→ MATERIAL FOR THIS TASK:
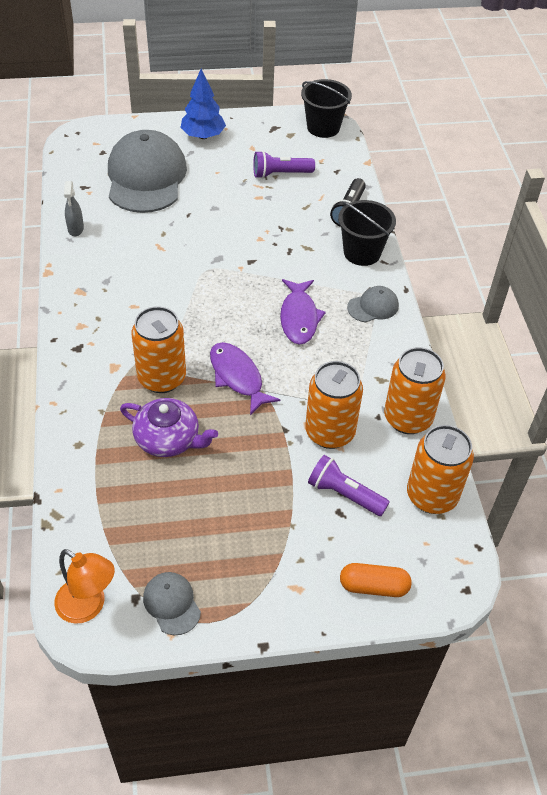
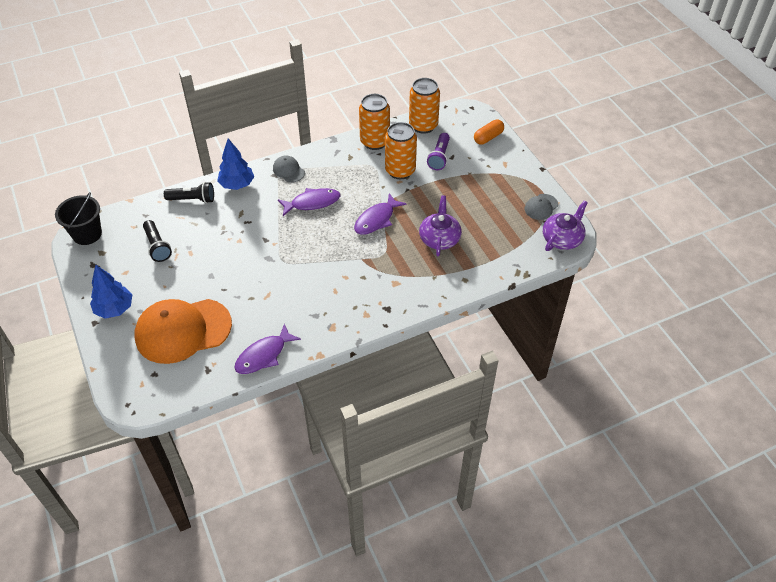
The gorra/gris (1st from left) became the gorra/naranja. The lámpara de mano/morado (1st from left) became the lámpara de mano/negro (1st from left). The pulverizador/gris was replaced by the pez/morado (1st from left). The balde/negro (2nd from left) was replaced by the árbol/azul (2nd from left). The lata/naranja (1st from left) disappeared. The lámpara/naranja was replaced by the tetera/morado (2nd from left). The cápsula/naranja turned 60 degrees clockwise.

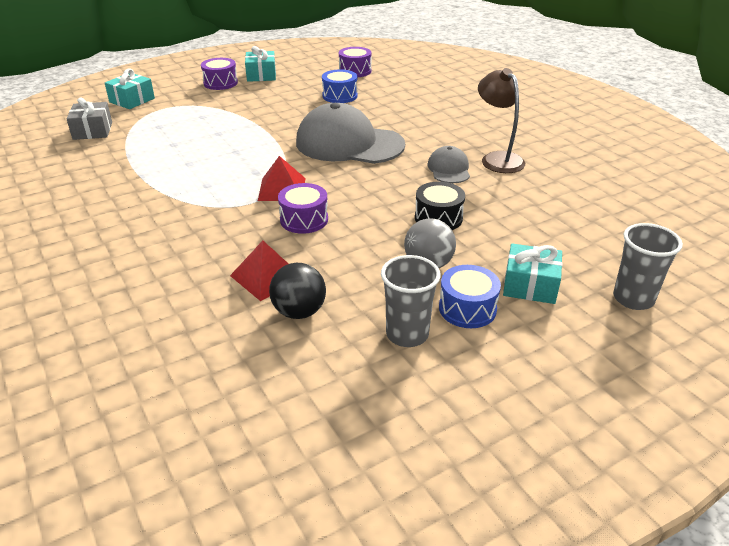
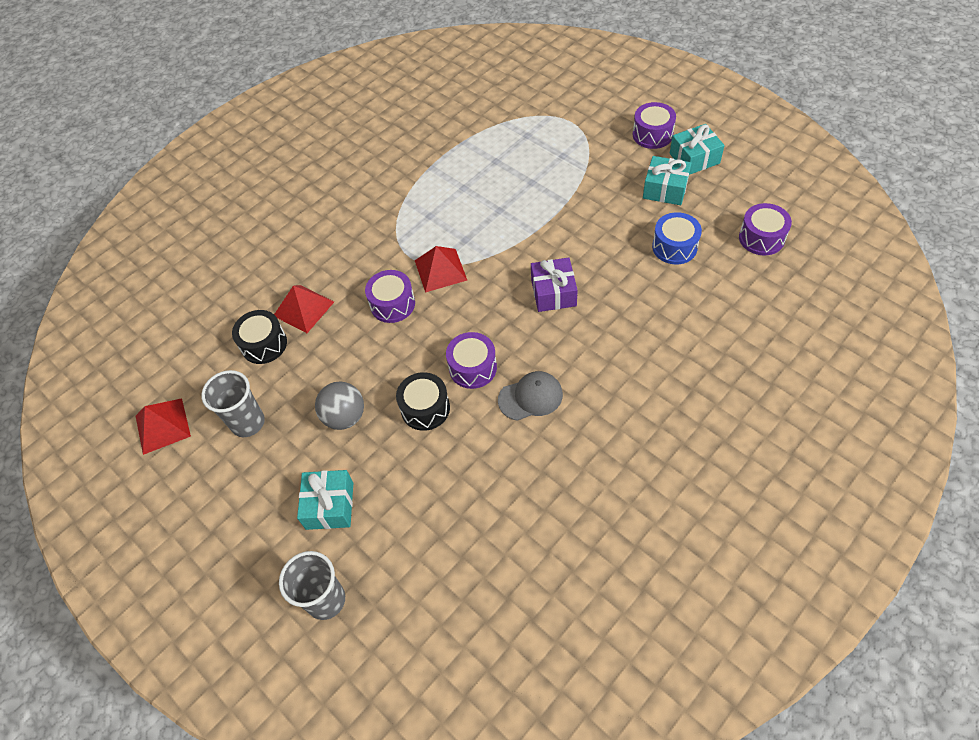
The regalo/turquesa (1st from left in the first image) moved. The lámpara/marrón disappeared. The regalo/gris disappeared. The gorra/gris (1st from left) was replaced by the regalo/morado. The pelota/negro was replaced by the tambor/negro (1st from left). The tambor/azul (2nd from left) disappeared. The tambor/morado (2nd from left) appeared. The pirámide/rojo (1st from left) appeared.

...

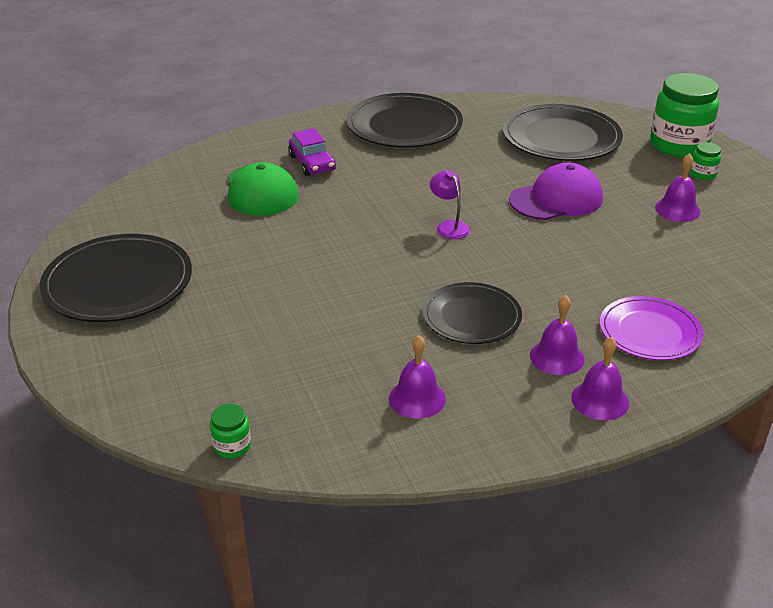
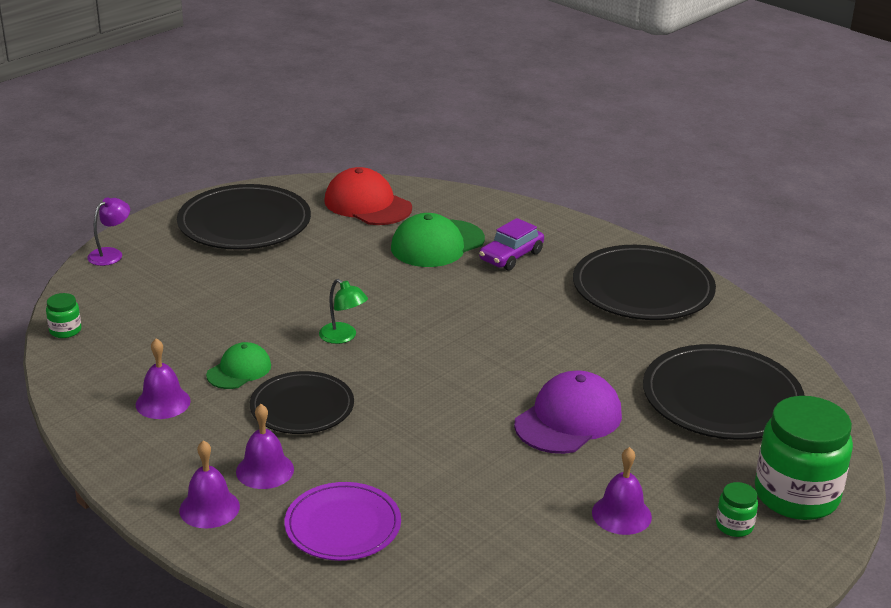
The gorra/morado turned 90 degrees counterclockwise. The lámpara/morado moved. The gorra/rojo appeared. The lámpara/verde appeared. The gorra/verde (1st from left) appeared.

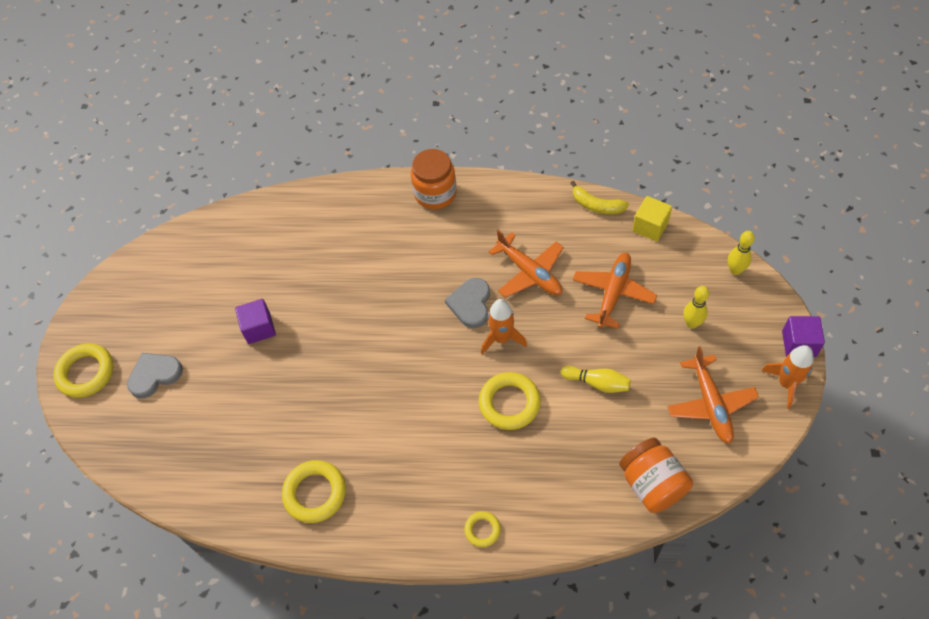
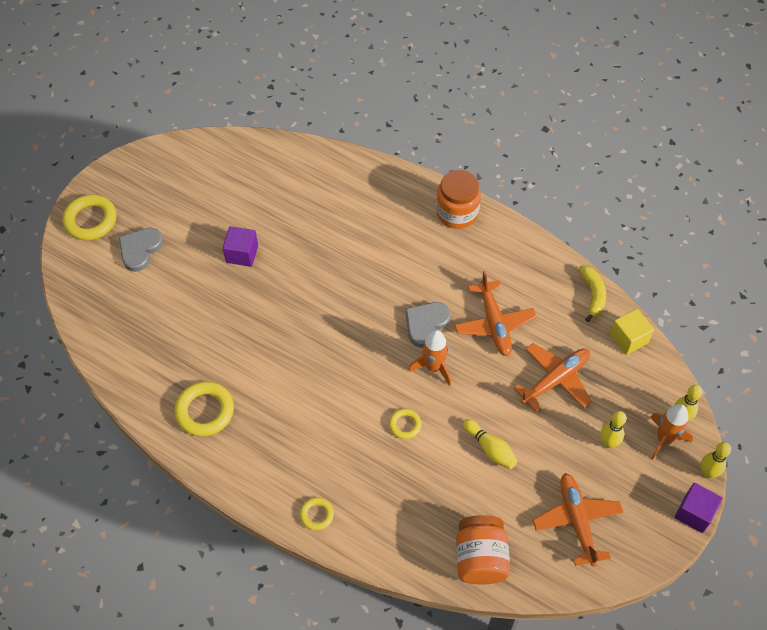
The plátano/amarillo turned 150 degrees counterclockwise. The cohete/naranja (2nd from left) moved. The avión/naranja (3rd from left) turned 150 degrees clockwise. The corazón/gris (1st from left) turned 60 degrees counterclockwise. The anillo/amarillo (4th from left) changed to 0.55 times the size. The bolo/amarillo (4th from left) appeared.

→ TASK GOAL: Find and copy each line above holding "rojo".

→ FINISHED EXERCISE:
The regalo/turquesa (1st from left in the first image) moved. The lámpara/marrón disappeared. The regalo/gris disappeared. The gorra/gris (1st from left) was replaced by the regalo/morado. The pelota/negro was replaced by the tambor/negro (1st from left). The tambor/azul (2nd from left) disappeared. The tambor/morado (2nd from left) appeared. The pirámide/rojo (1st from left) appeared.
The gorra/morado turned 90 degrees counterclockwise. The lámpara/morado moved. The gorra/rojo appeared. The lámpara/verde appeared. The gorra/verde (1st from left) appeared.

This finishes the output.